**Your instructions**: Please reproduce exactly the line that contains "(46, 387) = (75, 421): green" and every line after it through the end of the records below, adding nothing else.

----

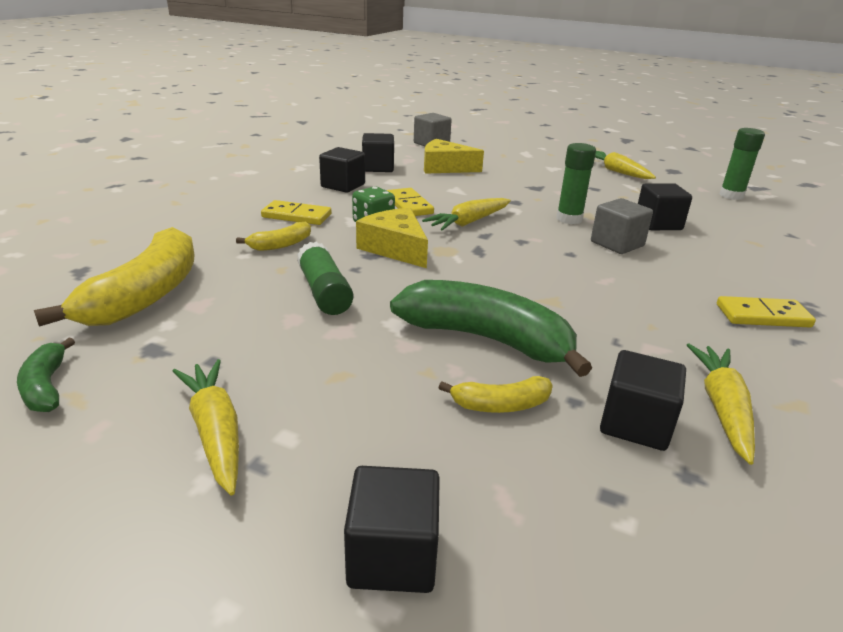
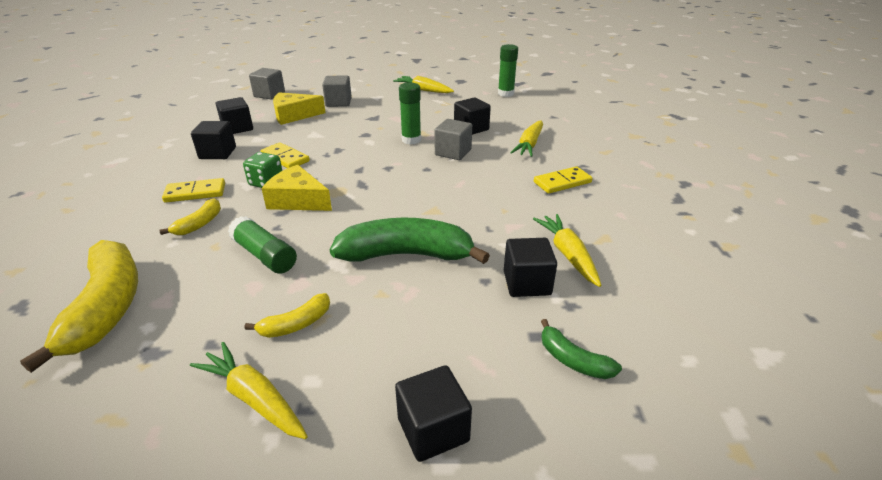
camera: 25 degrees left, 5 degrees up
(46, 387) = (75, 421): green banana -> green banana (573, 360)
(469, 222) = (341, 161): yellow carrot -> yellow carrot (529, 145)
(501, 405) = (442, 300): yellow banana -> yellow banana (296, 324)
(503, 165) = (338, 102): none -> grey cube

----

**Result below**:
(46, 387) = (75, 421): green banana -> green banana (573, 360)
(469, 222) = (341, 161): yellow carrot -> yellow carrot (529, 145)
(501, 405) = (442, 300): yellow banana -> yellow banana (296, 324)
(503, 165) = (338, 102): none -> grey cube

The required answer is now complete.